[Records drawn from a dataset]
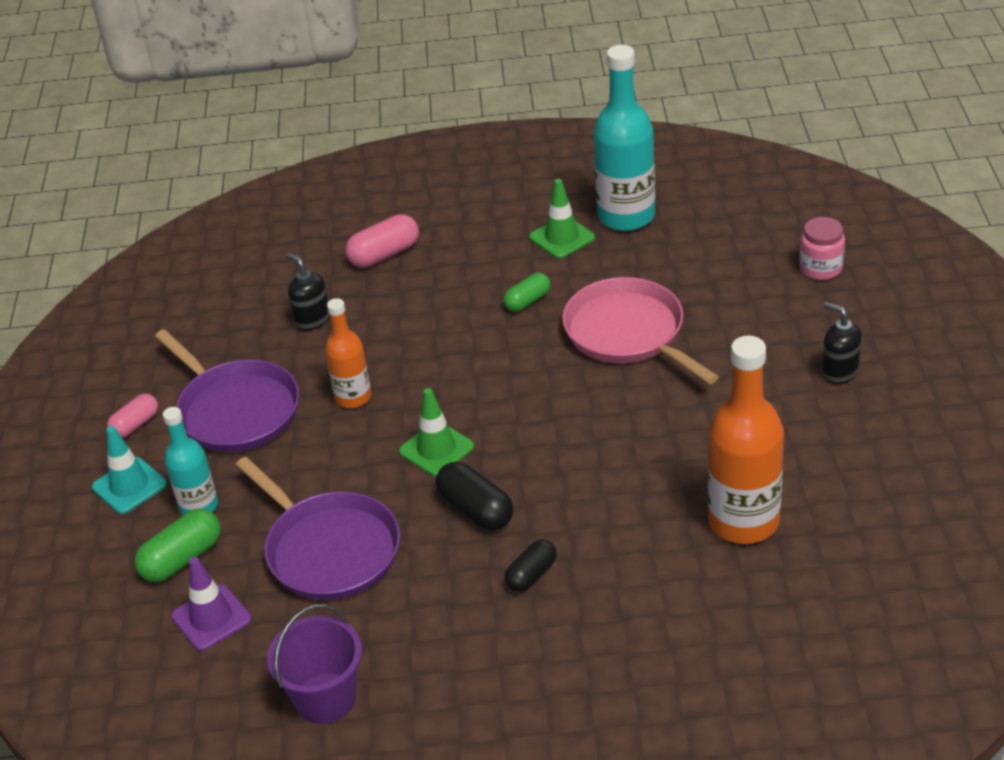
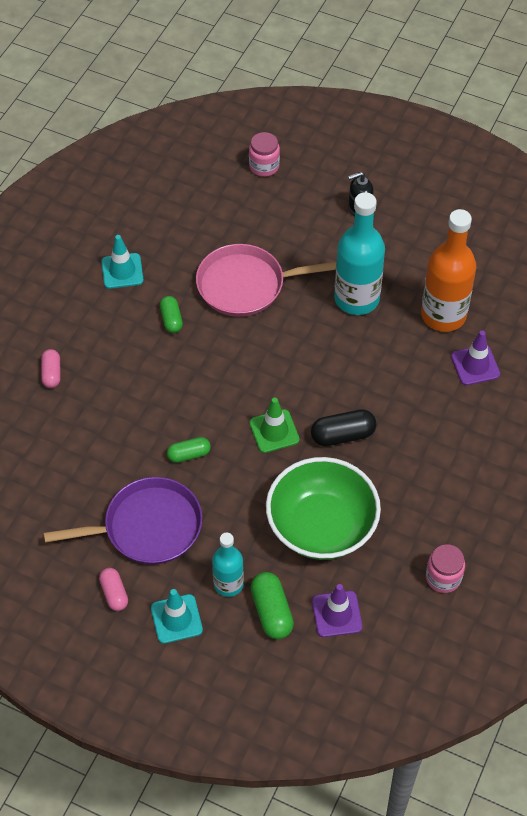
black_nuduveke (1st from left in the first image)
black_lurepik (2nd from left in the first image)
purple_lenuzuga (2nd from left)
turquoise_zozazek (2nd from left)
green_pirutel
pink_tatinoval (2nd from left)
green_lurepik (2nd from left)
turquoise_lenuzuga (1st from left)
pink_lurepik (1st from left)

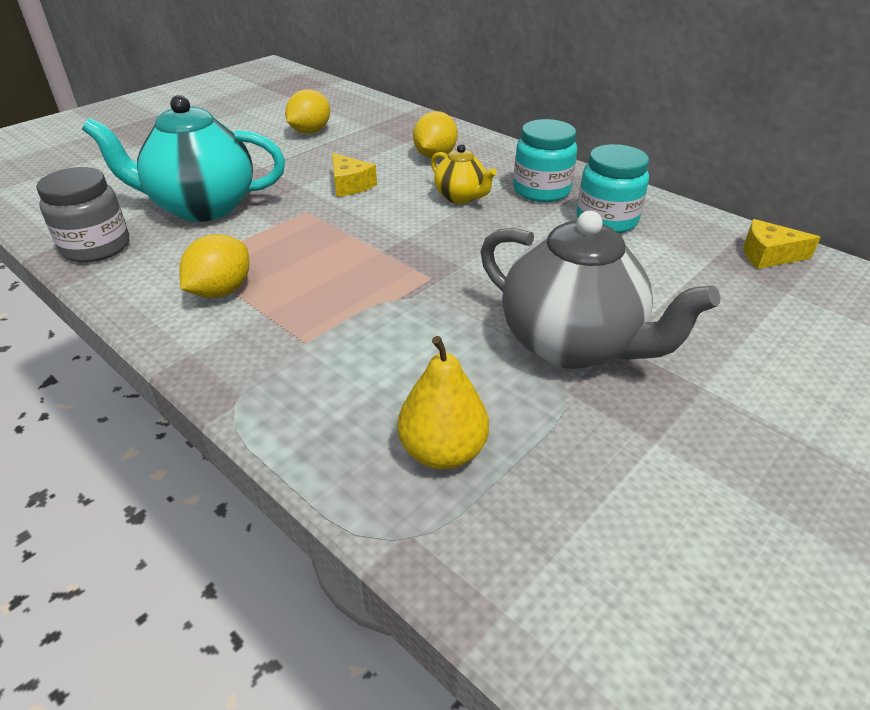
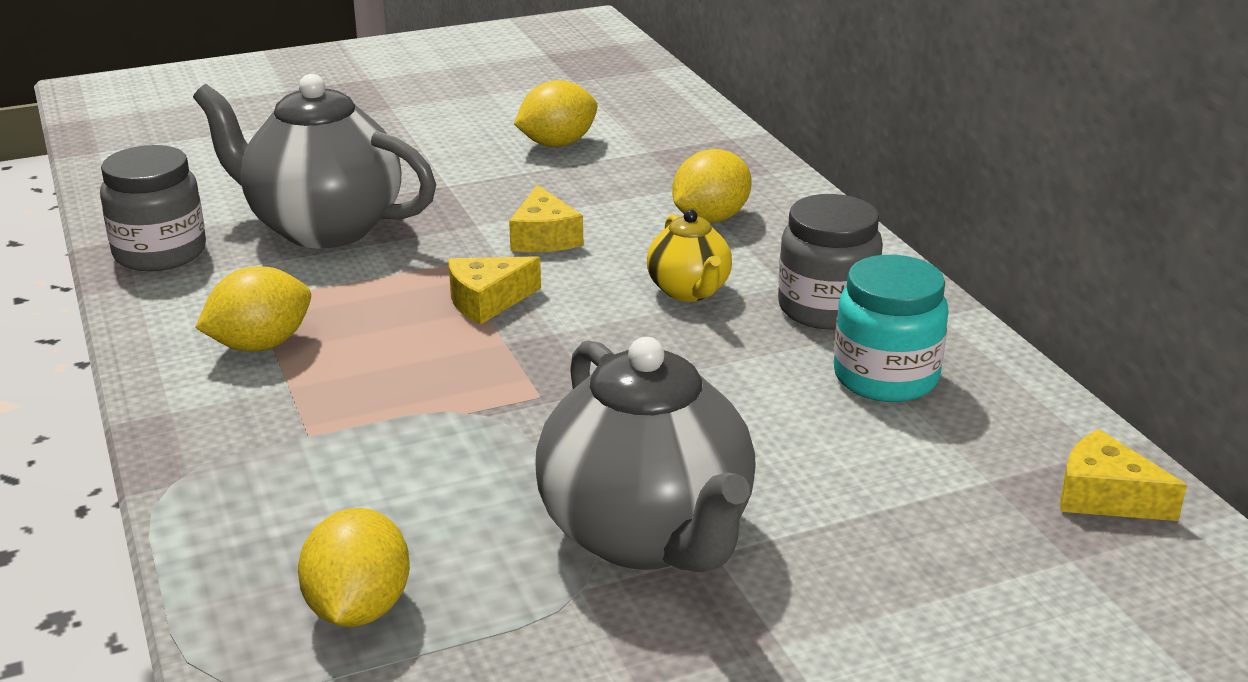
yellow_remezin (1st from left)
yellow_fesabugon (2nd from left)
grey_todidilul (1st from left)
grey_tatinoval (2nd from left)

# [Exercise objective]
Once you have counted the lines above that hold the word "first", report only that total.

# [Expected answer]
2